• Work task: Your output should repeat the entries below exactly. It should contain no images.
*** Materials provided Section Begins ***
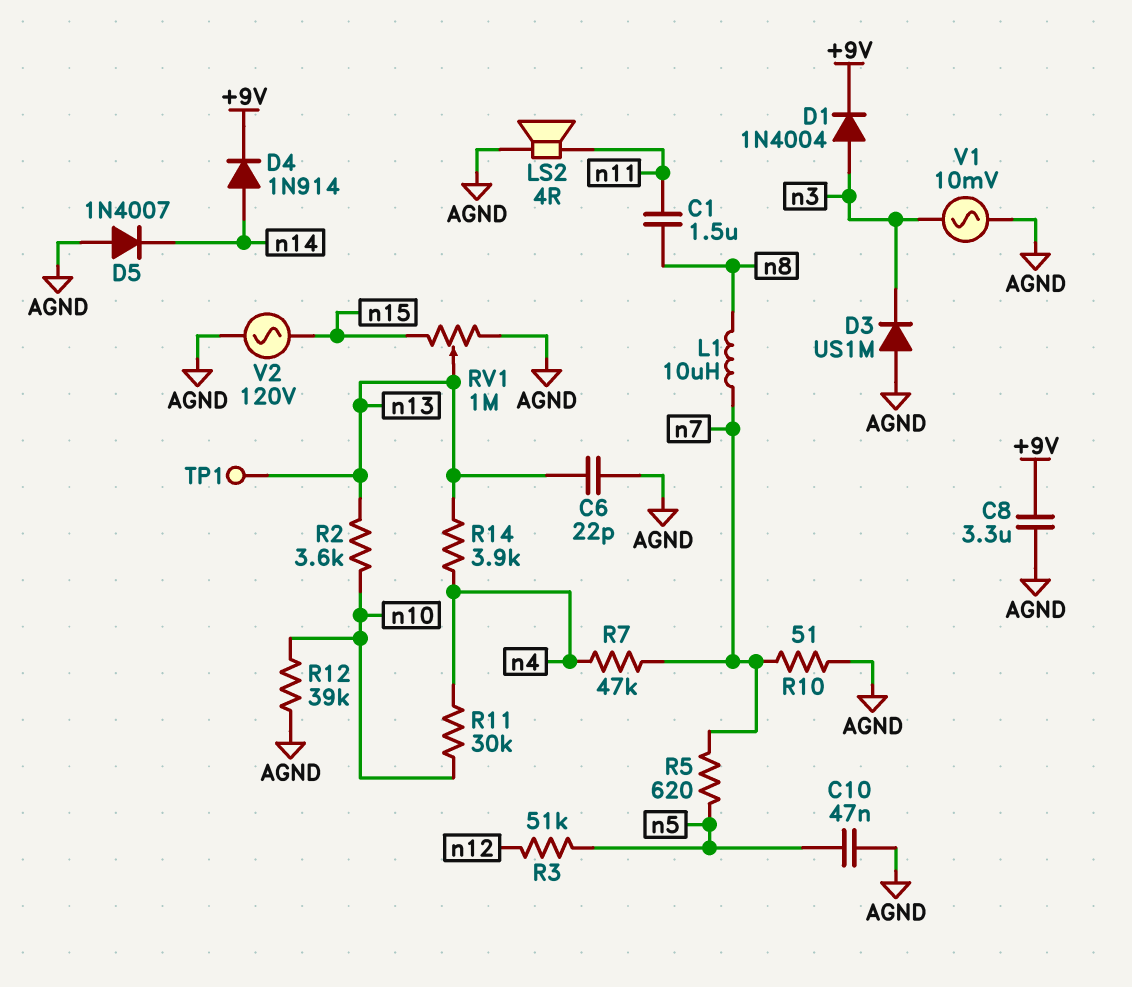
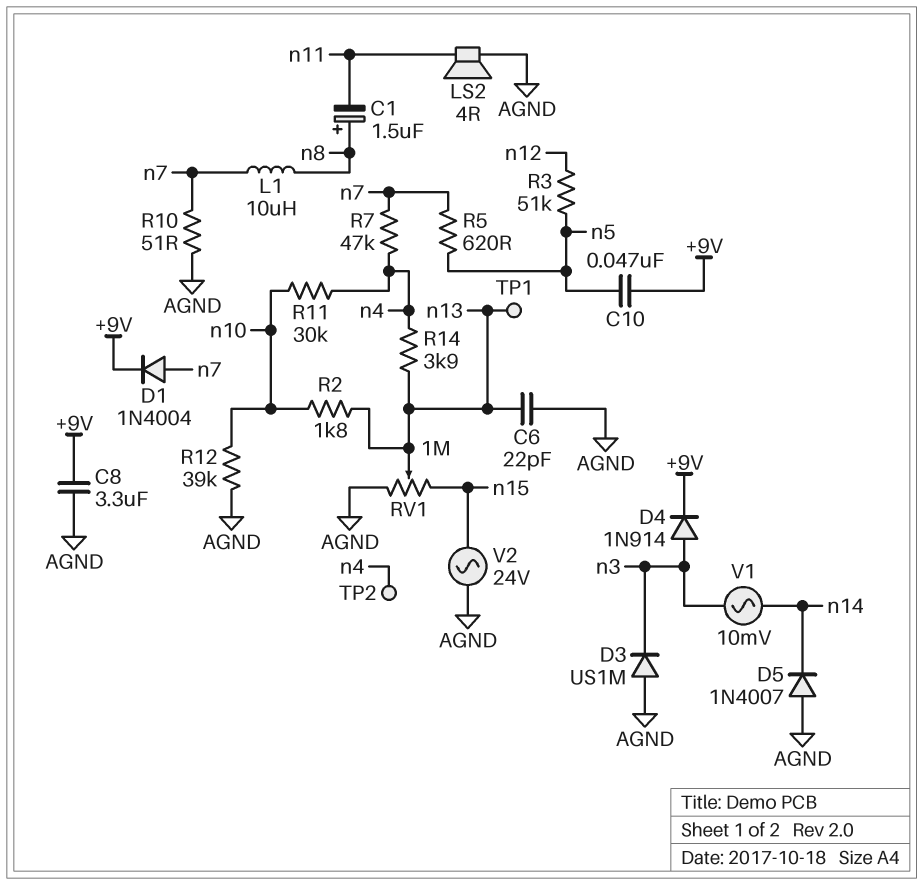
C1: 1.5uF (n8, n11) -> 1.5uF (plus n8, minus n11)
C10: 47nF (AGND, n5) -> 47nF (+9V, n5)
D1: diode 1N4004 (A n3, K +9V) -> diode 1N4004 (A n7, K +9V)
D4: diode 1N914 (A n14, K +9V) -> diode 1N914 (A n3, K +9V)
R2: 3.6k (n10, n13) -> 1.8k (n10, n13)
TP2: none -> test point (n4)
V1: AC 10mV (AGND, n3) -> AC 10mV (n3, n14)
V2: AC 120V (AGND, n15) -> AC 24V (AGND, n15)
*** Materials provided Section Ends ***
• Written response:
C1: 1.5uF (n8, n11) -> 1.5uF (plus n8, minus n11)
C10: 47nF (AGND, n5) -> 47nF (+9V, n5)
D1: diode 1N4004 (A n3, K +9V) -> diode 1N4004 (A n7, K +9V)
D4: diode 1N914 (A n14, K +9V) -> diode 1N914 (A n3, K +9V)
R2: 3.6k (n10, n13) -> 1.8k (n10, n13)
TP2: none -> test point (n4)
V1: AC 10mV (AGND, n3) -> AC 10mV (n3, n14)
V2: AC 120V (AGND, n15) -> AC 24V (AGND, n15)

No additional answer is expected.